● **LISTED ENTRIES**
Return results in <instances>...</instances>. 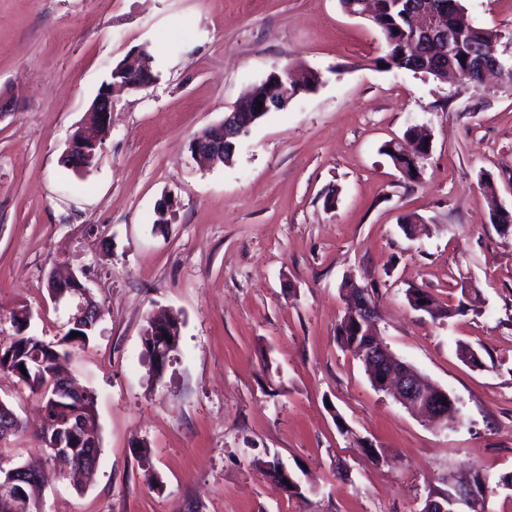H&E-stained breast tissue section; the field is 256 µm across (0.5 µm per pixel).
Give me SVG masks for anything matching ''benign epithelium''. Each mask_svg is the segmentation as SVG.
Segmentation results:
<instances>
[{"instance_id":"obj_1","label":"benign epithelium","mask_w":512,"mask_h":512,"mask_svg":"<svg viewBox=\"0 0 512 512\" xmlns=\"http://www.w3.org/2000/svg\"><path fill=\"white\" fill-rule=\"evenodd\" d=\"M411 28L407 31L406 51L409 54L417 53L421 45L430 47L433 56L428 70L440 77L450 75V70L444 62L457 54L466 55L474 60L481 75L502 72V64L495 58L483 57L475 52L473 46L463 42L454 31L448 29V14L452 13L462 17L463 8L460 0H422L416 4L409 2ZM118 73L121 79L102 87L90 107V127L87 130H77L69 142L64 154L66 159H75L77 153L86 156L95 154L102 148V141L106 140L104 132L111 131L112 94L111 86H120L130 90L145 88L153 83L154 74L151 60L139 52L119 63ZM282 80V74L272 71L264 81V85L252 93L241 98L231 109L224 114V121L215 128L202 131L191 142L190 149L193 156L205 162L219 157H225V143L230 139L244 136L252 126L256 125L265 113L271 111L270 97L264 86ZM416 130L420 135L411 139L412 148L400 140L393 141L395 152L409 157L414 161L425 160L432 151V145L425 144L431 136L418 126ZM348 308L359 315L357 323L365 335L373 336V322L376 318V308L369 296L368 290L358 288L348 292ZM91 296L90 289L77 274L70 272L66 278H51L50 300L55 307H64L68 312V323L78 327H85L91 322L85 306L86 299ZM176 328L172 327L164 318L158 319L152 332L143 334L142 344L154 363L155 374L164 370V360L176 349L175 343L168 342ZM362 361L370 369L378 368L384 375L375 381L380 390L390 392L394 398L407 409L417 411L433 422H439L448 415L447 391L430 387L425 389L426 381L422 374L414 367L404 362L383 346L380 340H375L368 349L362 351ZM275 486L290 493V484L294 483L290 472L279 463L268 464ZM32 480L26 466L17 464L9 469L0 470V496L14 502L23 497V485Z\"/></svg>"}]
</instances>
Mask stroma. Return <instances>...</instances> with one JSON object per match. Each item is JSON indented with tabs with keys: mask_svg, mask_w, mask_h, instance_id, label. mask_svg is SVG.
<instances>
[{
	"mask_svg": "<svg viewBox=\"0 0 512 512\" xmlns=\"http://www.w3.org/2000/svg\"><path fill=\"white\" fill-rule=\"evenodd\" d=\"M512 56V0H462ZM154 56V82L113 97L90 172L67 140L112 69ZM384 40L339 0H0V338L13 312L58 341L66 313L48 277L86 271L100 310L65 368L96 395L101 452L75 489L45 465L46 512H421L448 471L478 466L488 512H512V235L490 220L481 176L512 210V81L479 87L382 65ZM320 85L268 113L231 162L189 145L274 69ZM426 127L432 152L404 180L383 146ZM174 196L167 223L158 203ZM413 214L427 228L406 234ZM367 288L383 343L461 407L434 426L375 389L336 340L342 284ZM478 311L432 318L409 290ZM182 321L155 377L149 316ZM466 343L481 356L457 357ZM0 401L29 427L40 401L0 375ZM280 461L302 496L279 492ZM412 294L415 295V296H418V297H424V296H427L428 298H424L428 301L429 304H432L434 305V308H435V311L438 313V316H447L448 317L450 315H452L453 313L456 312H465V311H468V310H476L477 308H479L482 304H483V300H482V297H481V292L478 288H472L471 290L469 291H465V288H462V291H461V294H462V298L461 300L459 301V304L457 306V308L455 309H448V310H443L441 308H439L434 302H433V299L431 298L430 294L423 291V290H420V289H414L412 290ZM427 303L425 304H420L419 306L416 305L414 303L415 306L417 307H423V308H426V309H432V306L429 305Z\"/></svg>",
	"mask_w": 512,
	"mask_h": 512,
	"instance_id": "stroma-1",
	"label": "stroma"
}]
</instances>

==

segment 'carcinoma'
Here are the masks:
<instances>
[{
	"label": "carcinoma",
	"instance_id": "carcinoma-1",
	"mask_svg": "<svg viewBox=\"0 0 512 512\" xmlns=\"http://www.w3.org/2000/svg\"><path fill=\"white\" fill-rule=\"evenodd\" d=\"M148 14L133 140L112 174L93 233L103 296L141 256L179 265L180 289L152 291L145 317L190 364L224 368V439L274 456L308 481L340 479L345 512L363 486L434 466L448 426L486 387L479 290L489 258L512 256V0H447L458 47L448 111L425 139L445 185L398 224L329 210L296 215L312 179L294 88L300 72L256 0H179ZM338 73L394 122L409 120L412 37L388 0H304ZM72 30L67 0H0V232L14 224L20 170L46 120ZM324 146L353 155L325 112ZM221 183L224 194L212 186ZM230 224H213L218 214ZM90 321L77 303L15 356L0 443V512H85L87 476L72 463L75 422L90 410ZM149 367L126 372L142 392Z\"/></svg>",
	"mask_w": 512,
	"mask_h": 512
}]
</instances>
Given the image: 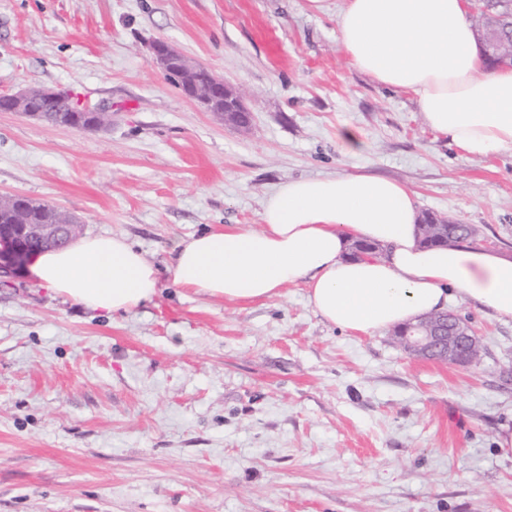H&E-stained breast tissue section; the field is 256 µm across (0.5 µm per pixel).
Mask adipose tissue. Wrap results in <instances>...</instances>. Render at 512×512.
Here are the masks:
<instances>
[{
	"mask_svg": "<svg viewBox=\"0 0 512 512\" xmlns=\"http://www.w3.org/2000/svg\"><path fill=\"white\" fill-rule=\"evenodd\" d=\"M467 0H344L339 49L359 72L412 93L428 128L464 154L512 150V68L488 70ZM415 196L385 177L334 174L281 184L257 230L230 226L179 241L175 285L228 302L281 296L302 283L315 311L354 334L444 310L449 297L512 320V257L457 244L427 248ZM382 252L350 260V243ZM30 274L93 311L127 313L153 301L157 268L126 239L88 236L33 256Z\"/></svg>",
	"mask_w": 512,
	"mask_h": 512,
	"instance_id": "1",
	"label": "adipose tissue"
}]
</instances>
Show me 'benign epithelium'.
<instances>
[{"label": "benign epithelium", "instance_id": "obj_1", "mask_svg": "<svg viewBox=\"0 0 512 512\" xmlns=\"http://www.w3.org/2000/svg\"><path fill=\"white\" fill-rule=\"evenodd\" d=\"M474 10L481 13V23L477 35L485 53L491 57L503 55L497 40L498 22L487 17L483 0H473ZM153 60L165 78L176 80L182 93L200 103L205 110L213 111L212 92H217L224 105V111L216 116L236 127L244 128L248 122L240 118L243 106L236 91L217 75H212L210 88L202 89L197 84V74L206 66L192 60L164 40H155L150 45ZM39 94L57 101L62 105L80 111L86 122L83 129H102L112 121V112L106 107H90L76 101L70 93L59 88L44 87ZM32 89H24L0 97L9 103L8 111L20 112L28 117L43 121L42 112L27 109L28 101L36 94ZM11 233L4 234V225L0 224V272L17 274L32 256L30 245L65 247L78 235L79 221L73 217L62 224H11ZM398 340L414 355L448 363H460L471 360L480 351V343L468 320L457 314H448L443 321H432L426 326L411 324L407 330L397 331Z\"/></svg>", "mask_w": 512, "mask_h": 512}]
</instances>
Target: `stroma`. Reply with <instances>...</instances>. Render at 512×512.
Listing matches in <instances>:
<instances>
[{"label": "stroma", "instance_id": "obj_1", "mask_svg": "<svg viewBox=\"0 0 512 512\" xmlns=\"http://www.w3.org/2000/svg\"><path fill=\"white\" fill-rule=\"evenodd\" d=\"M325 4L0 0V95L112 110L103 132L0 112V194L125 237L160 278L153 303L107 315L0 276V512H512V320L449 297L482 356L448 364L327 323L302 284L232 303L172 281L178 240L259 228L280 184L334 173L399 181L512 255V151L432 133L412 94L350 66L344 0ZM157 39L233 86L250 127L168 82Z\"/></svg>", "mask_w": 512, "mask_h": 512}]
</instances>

● **TASK TO CARRY OUT**
Filter the entries down to the lines containing "with". Copy each of those lines.

● **FINISHED EXERCISE**
Mask stroma. Return <instances>...</instances> with one JSON object per match. Each item is JSON indented with tabs with keys: mask_svg, mask_w, mask_h, instance_id, label. mask_svg is SVG.
Target: `stroma`. Reply with <instances>...</instances>. Render at 512×512.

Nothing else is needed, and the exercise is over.